→ **EXERCISE DIRECTIONS**: A verbatim transcription of every record below is required.

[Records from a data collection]
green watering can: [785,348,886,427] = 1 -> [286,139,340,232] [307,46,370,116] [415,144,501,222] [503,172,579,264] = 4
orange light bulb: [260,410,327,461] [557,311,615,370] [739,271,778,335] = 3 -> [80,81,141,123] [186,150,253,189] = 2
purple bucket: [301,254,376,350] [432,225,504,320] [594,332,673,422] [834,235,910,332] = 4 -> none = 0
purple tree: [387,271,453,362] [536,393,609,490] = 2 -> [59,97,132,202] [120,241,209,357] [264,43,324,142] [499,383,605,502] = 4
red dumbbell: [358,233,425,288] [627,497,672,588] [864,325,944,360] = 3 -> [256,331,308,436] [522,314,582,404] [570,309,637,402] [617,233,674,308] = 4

→ **ANSWER SPACE**:
green watering can: [785,348,886,427] = 1 -> [286,139,340,232] [307,46,370,116] [415,144,501,222] [503,172,579,264] = 4
orange light bulb: [260,410,327,461] [557,311,615,370] [739,271,778,335] = 3 -> [80,81,141,123] [186,150,253,189] = 2
purple bucket: [301,254,376,350] [432,225,504,320] [594,332,673,422] [834,235,910,332] = 4 -> none = 0
purple tree: [387,271,453,362] [536,393,609,490] = 2 -> [59,97,132,202] [120,241,209,357] [264,43,324,142] [499,383,605,502] = 4
red dumbbell: [358,233,425,288] [627,497,672,588] [864,325,944,360] = 3 -> [256,331,308,436] [522,314,582,404] [570,309,637,402] [617,233,674,308] = 4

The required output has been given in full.